- **WORK TO COMPLETE**
Please count the lines in these records that contain "green" and give only that count.

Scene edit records
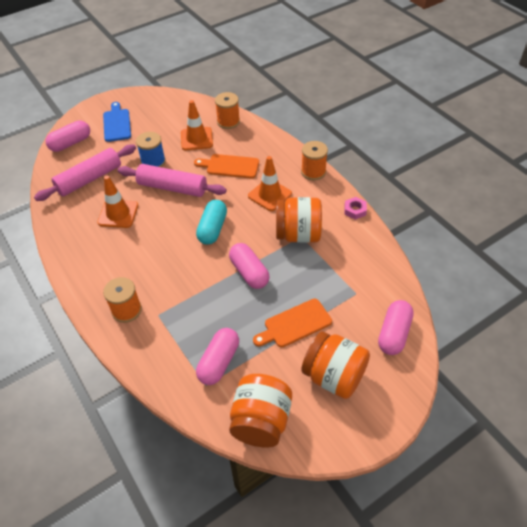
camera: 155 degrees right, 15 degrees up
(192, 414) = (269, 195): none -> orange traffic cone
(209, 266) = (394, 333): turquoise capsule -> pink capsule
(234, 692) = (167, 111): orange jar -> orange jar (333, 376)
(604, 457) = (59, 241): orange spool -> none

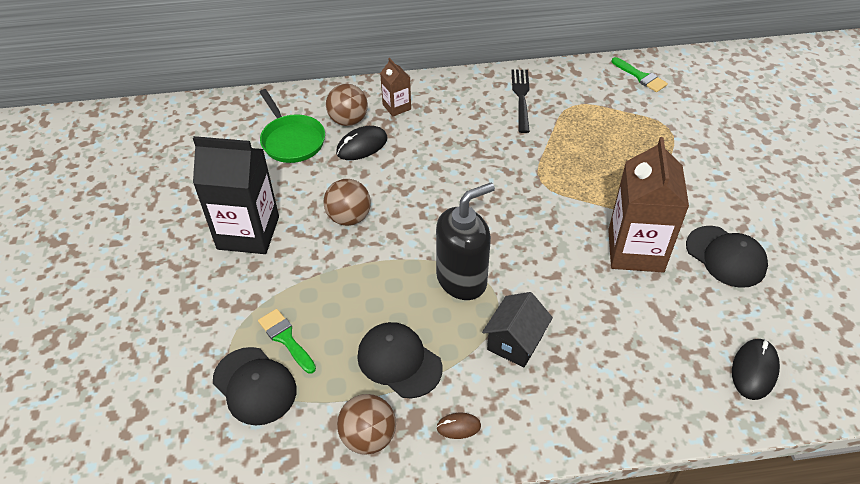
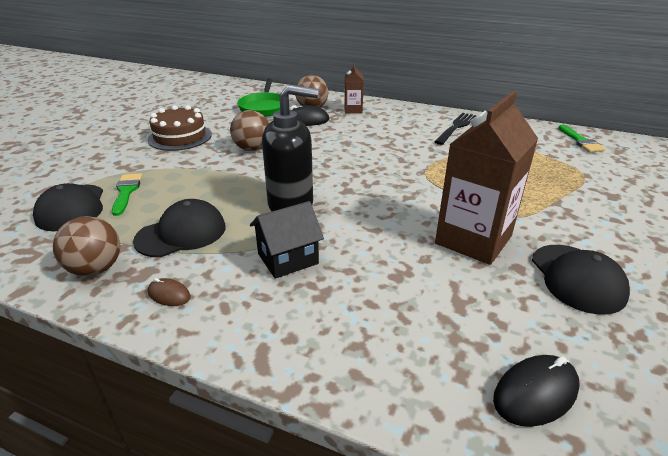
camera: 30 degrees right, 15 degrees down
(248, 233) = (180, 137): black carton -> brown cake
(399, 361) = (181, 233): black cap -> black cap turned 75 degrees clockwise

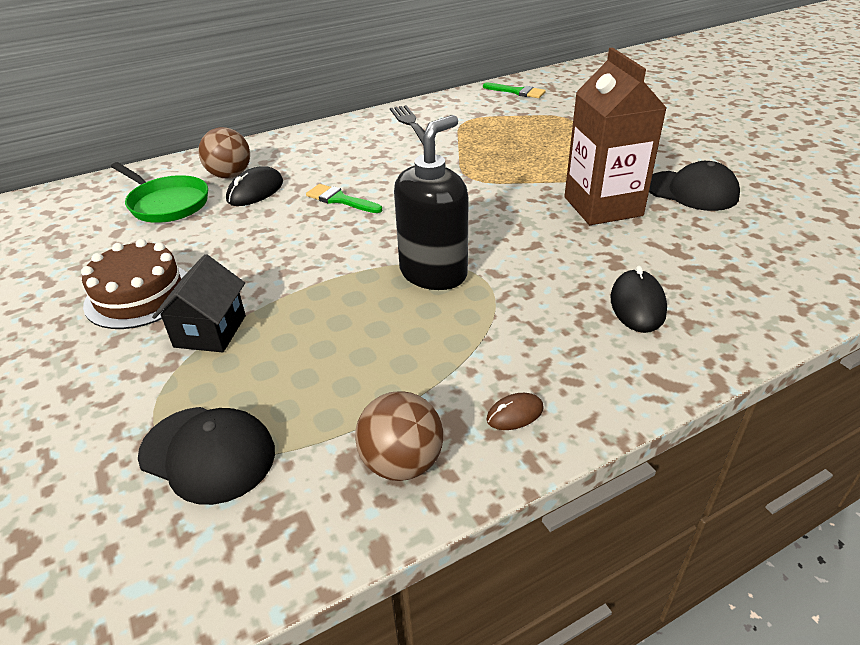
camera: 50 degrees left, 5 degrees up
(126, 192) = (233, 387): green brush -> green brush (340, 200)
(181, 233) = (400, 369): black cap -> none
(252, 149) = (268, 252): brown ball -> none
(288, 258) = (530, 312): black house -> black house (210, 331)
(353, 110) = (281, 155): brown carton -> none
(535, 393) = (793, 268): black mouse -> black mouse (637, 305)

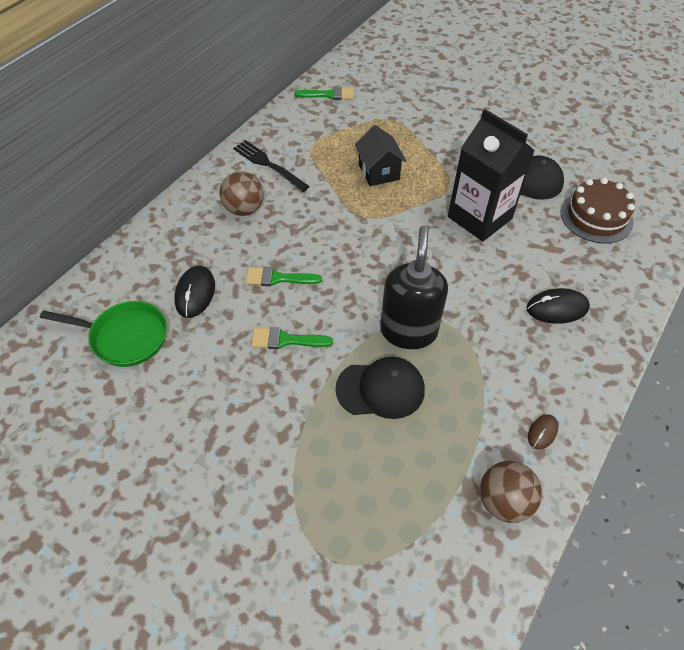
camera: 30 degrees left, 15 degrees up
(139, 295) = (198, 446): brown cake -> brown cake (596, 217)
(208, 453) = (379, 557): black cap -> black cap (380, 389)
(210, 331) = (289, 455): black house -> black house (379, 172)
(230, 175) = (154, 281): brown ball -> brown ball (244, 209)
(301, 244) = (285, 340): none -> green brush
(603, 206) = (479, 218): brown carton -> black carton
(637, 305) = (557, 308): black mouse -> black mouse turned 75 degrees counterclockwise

- **THE ANSWER**
2